- **Available data**:
● ● ● ● ●
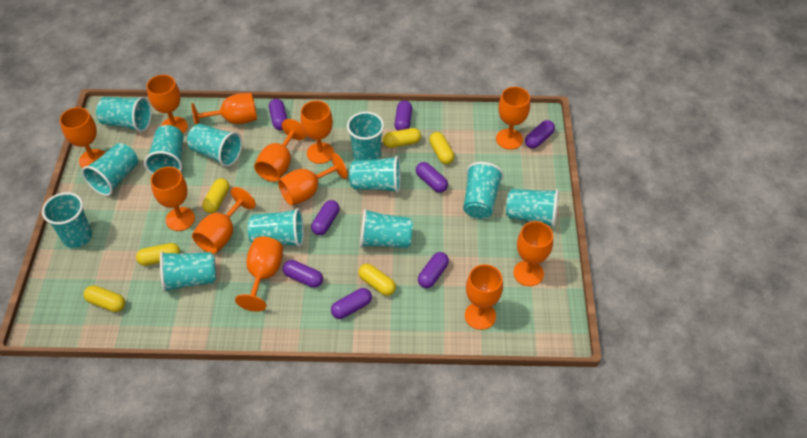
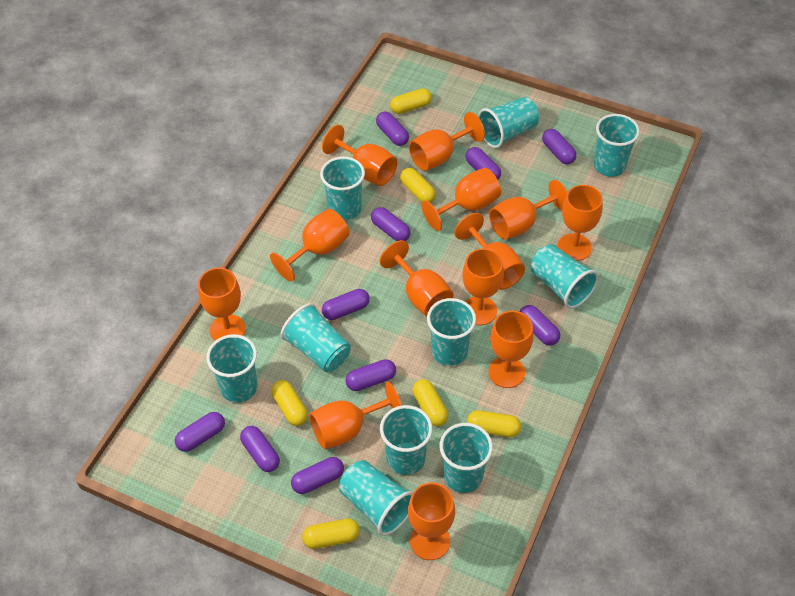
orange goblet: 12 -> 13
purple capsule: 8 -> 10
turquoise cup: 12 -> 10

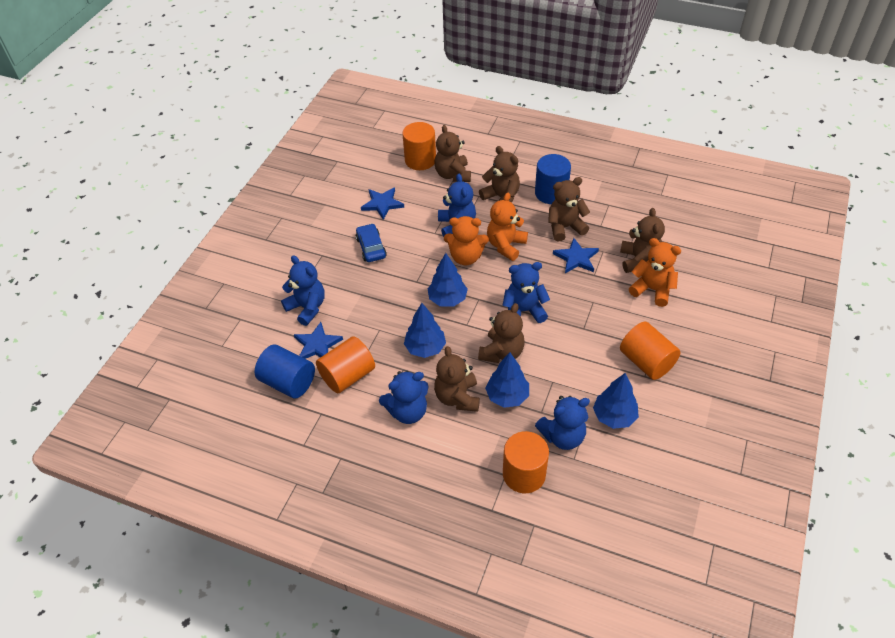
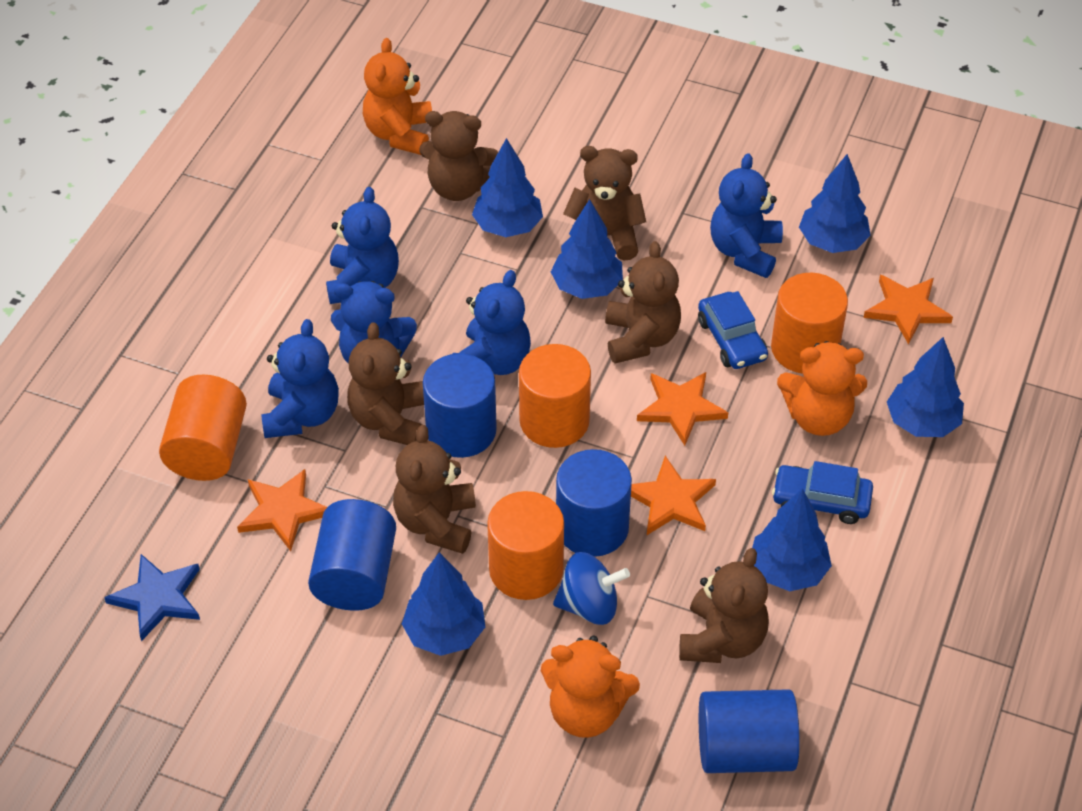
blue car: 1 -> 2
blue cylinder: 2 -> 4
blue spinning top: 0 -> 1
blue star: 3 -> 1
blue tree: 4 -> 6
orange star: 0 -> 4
● ● ● ● ●
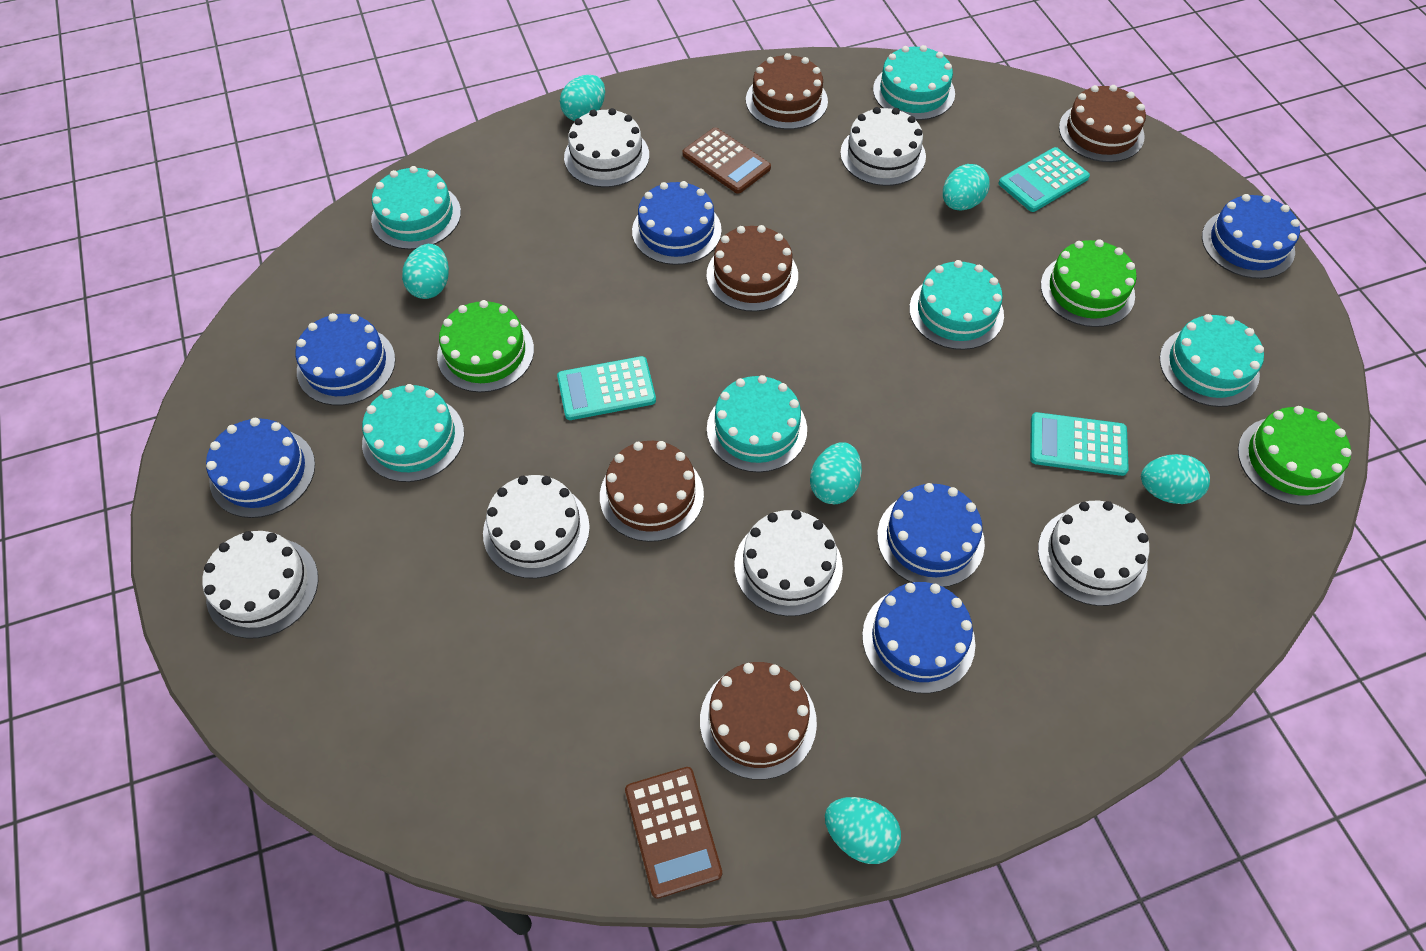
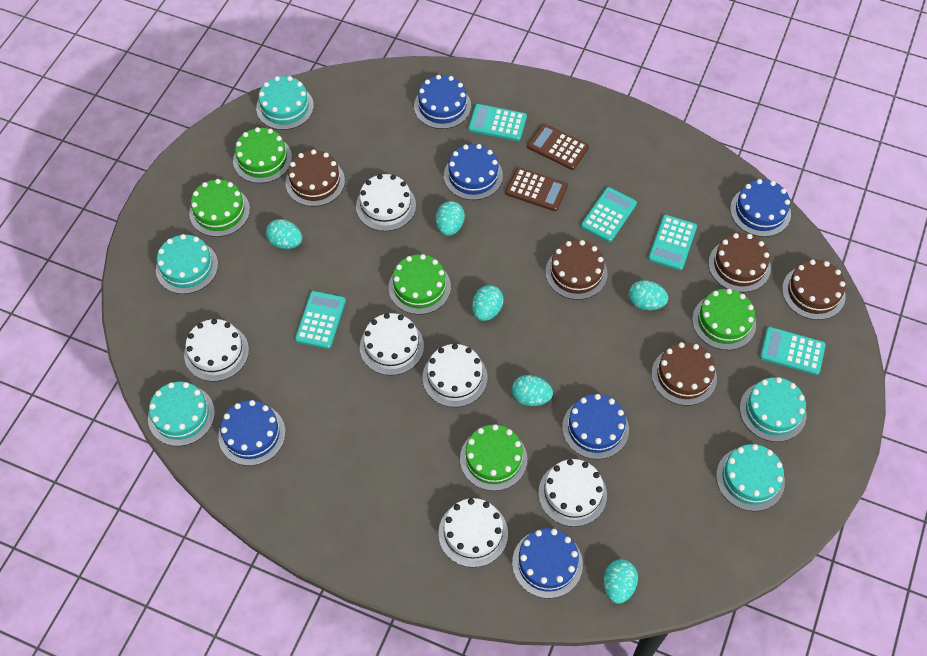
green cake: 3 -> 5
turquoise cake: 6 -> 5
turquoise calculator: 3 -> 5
● ● ● ● ●
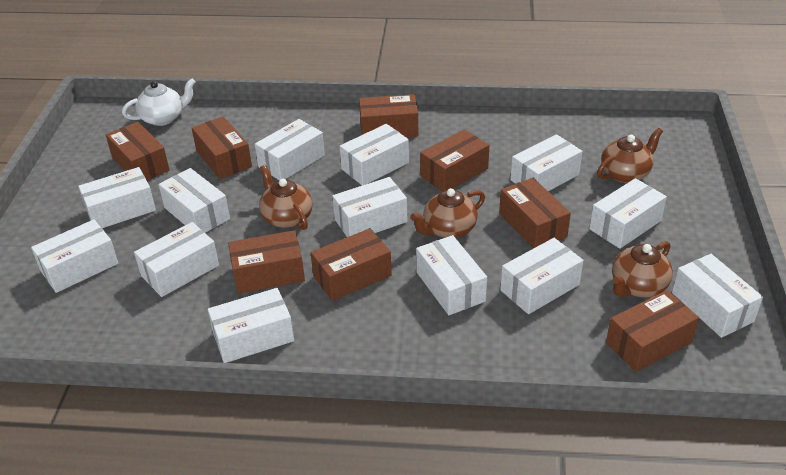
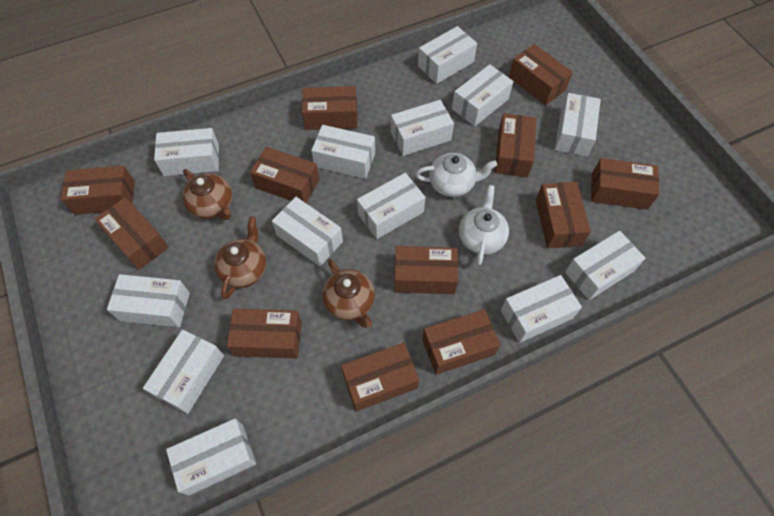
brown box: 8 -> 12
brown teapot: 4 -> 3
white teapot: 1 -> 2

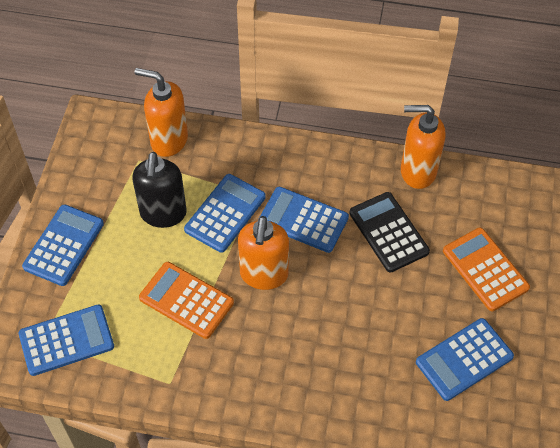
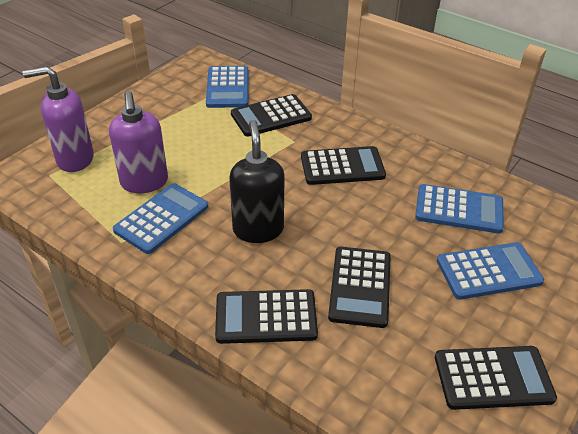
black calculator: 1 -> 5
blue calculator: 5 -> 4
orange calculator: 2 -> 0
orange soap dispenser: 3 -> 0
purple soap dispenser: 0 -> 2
● ● ● ● ●
- **Requirement**:
Answer with one number only, the count of lines in the material above that hold "turquoise".

- **Completed exercise**:
3